_Entries shown_
--- START ---

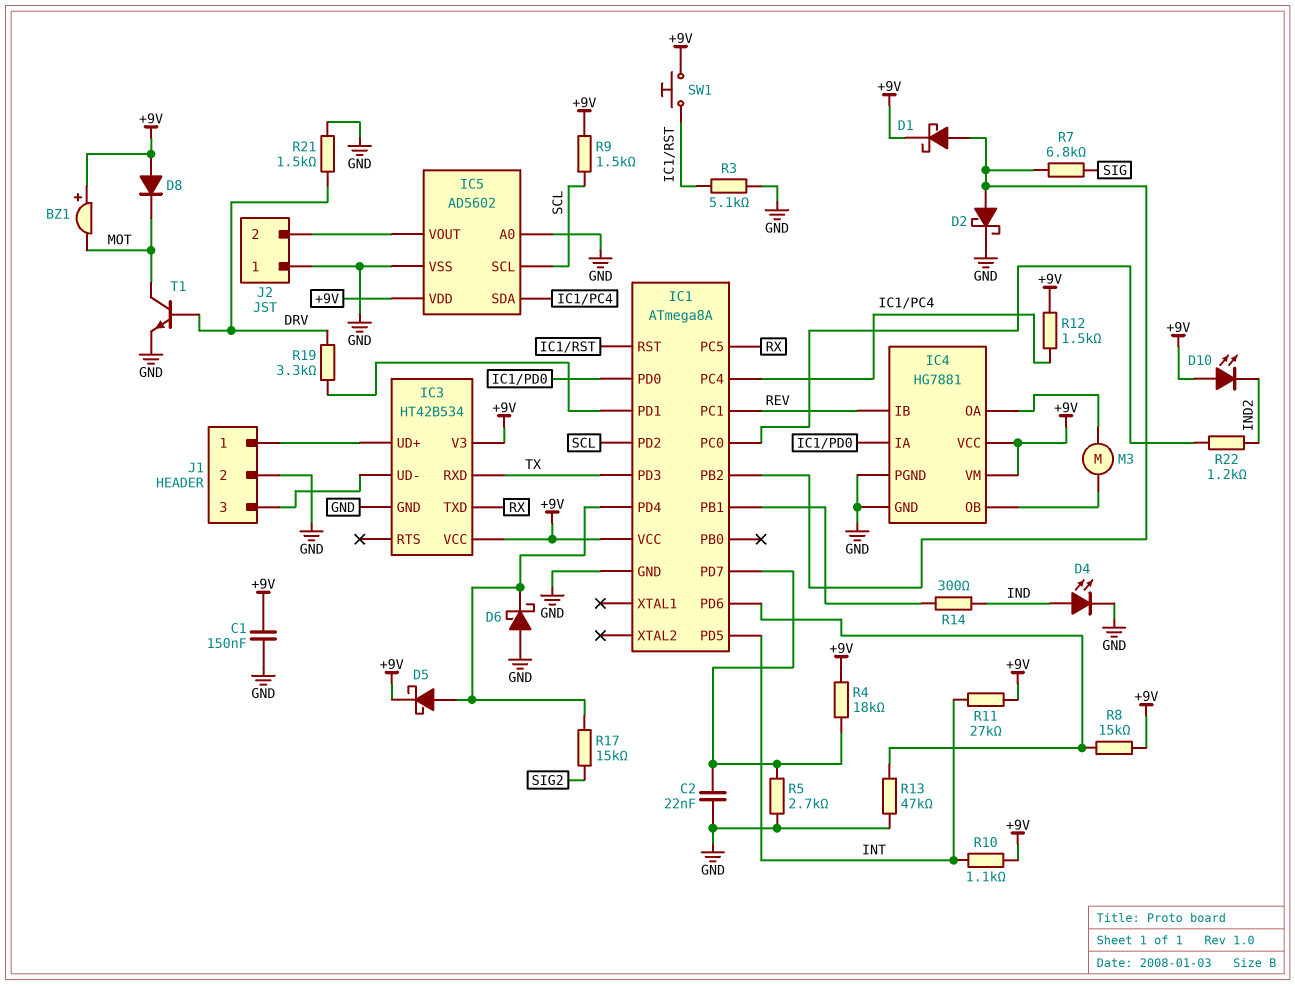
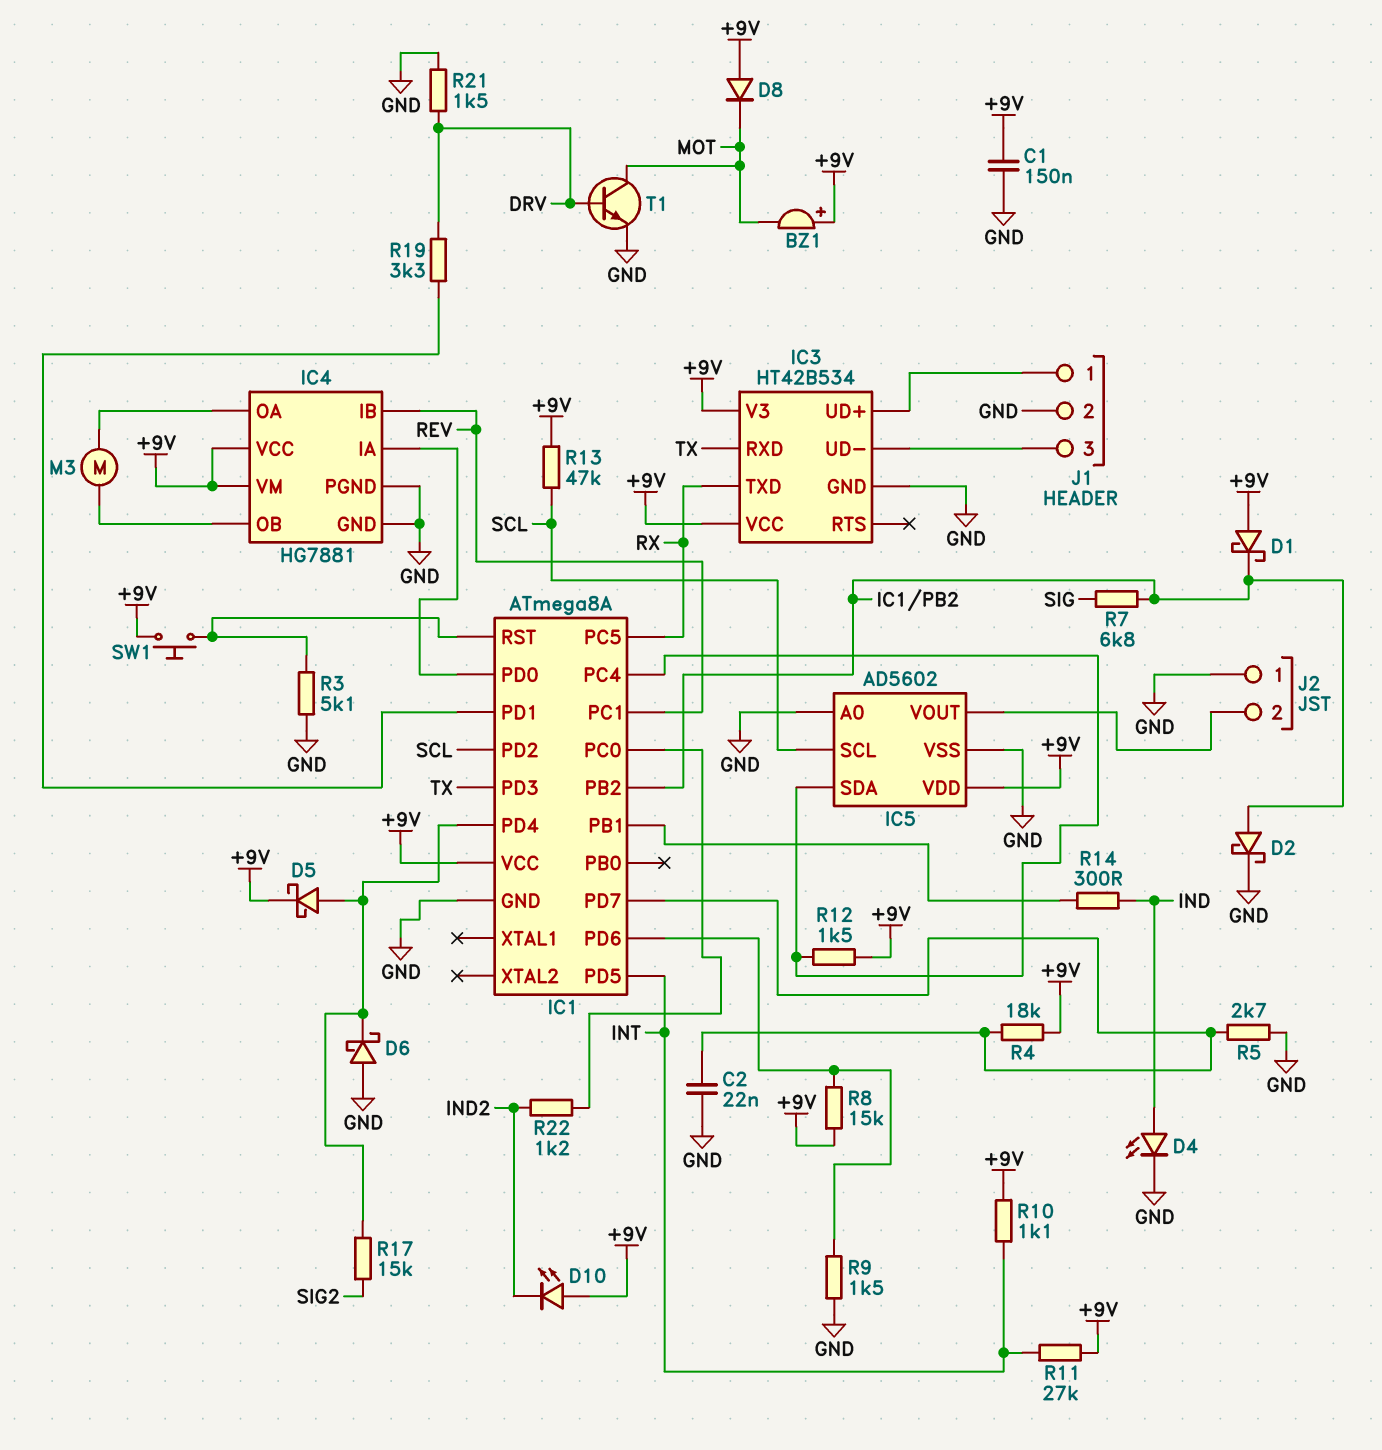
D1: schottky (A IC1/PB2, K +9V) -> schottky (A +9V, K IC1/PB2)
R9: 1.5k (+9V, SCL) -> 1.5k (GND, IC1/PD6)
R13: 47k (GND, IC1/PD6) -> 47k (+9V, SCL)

--- END ---
--- START ---

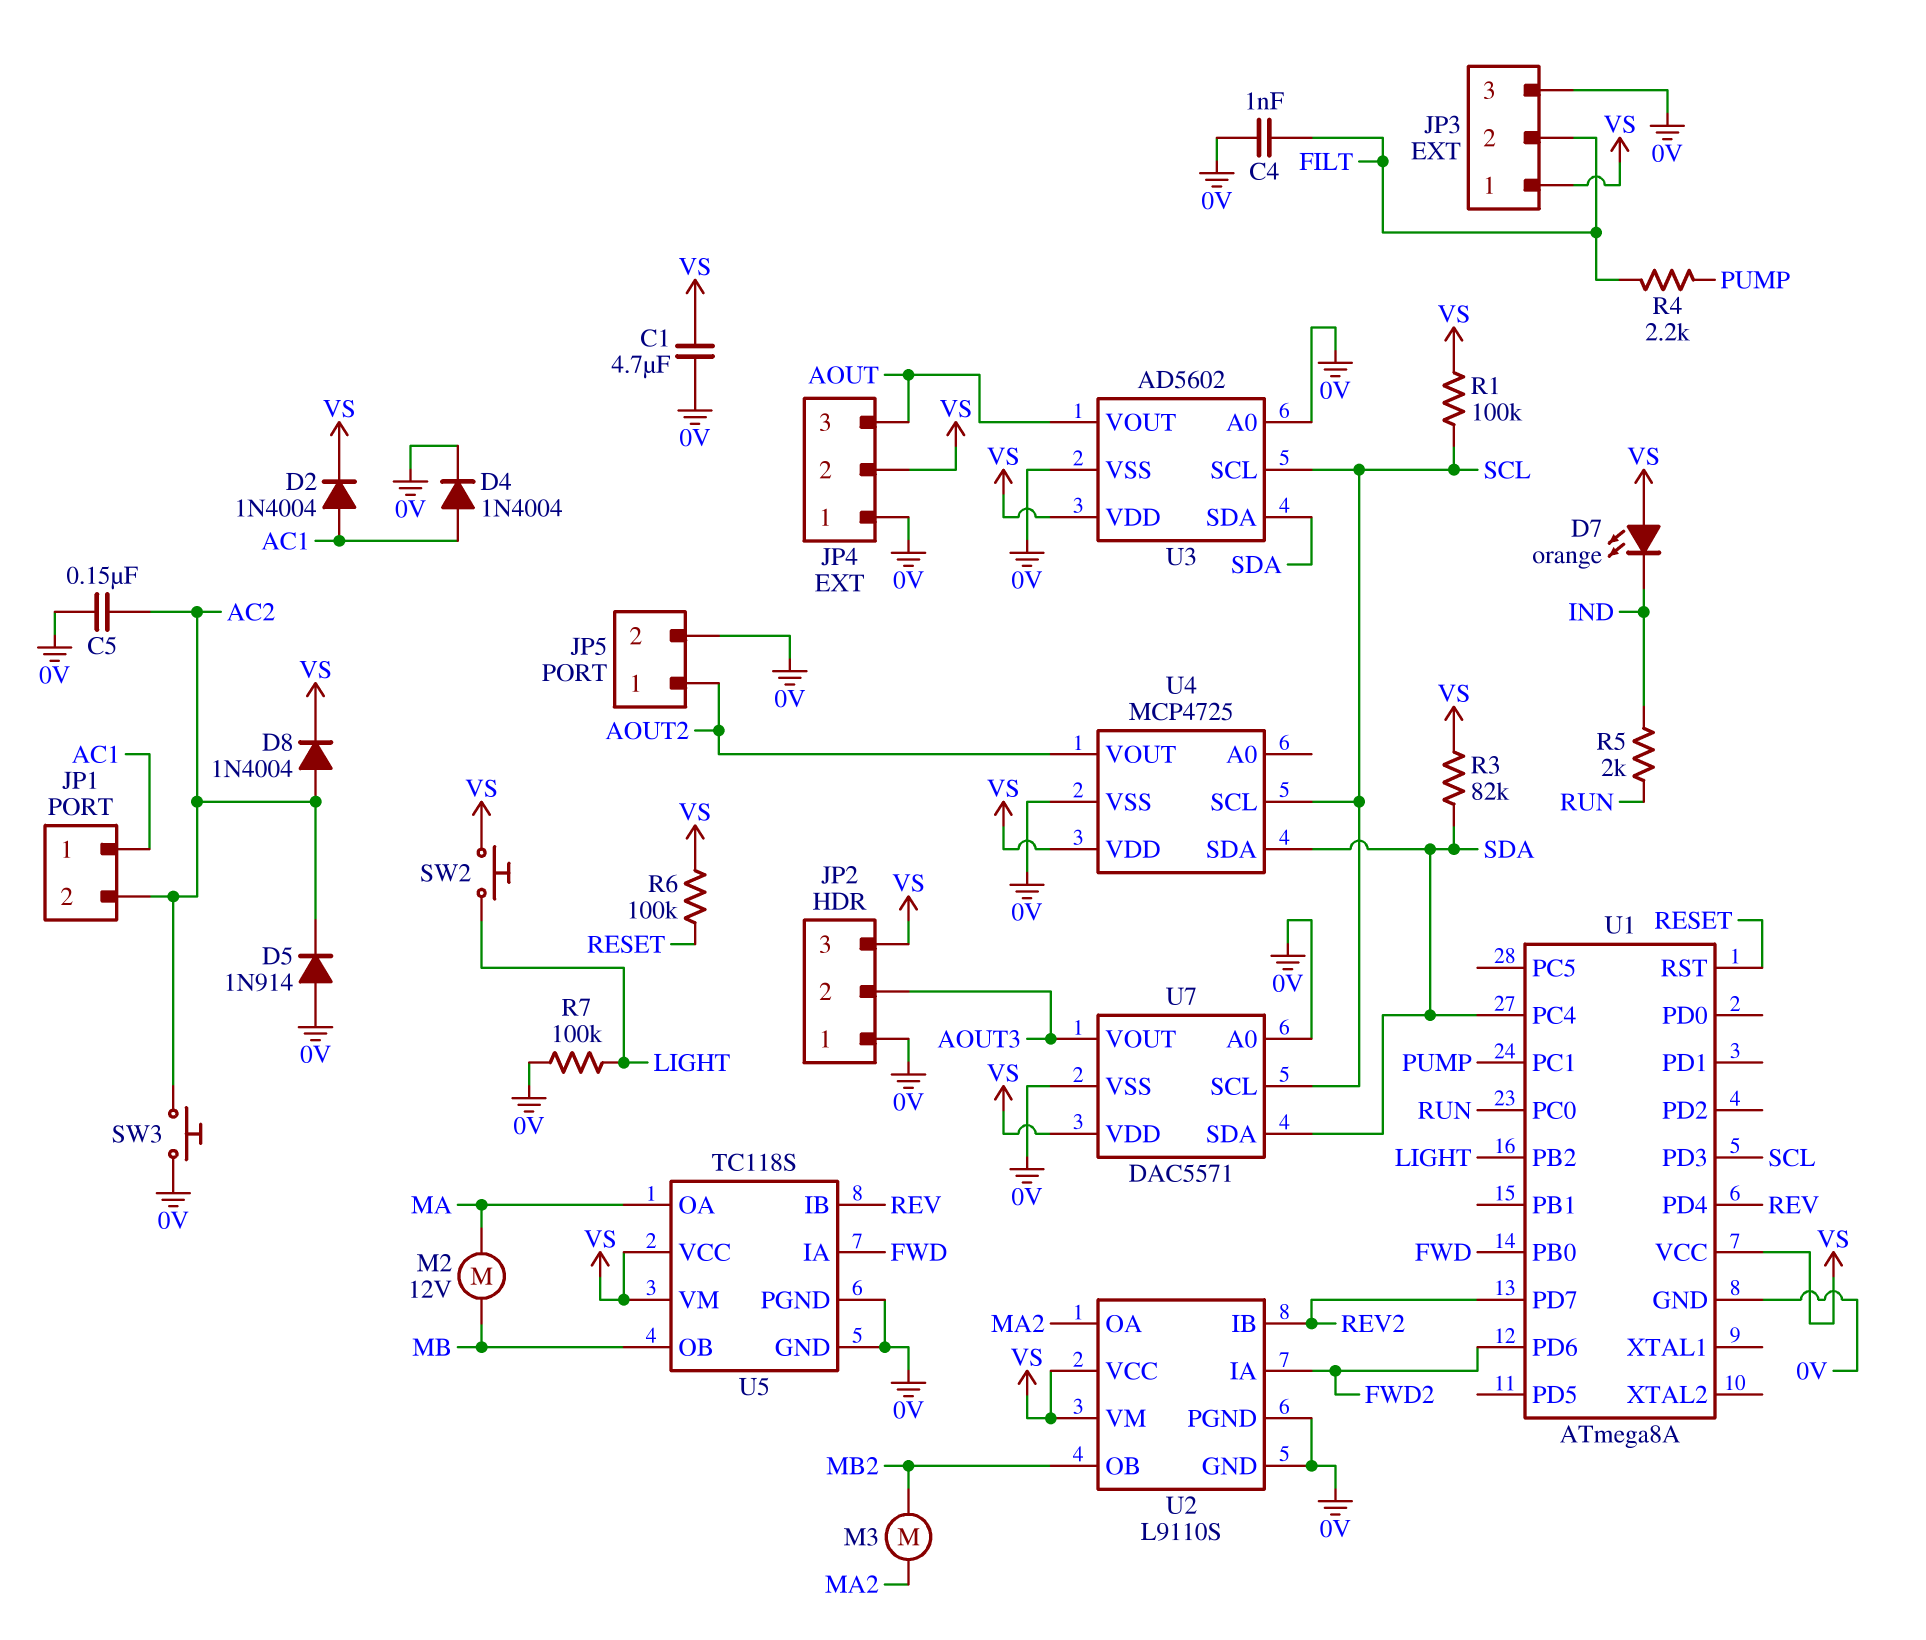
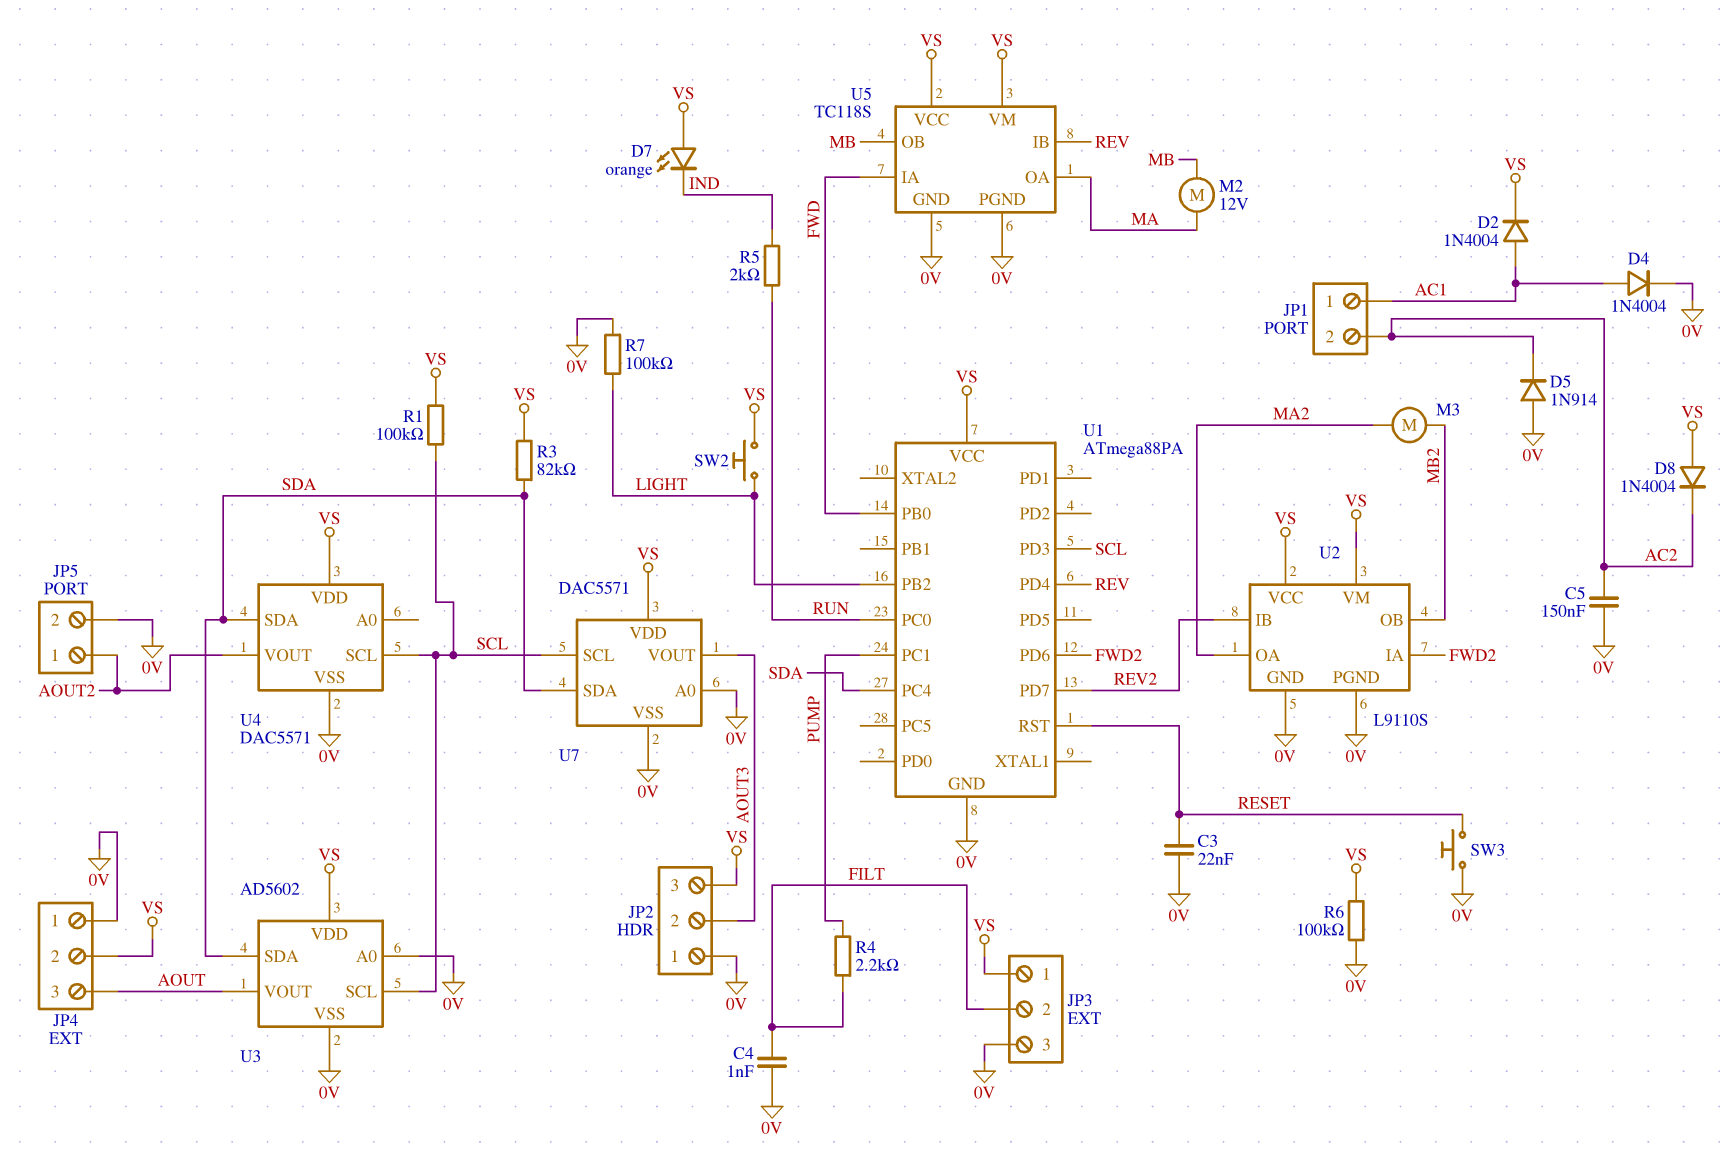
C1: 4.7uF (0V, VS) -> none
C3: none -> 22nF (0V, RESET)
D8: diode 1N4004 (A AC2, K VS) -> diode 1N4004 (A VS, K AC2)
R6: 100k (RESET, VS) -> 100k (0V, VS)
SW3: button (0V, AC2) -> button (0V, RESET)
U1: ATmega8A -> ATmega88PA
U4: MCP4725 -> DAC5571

--- END ---

_Directions_
Copy out only the lines above from the one with "SW3: button (0V, AC2) -> button (0V, RESET)" to the one with "U4: MCP4725 -> DAC5571", inclusive, exactly as they stand.

_Written solution_
SW3: button (0V, AC2) -> button (0V, RESET)
U1: ATmega8A -> ATmega88PA
U4: MCP4725 -> DAC5571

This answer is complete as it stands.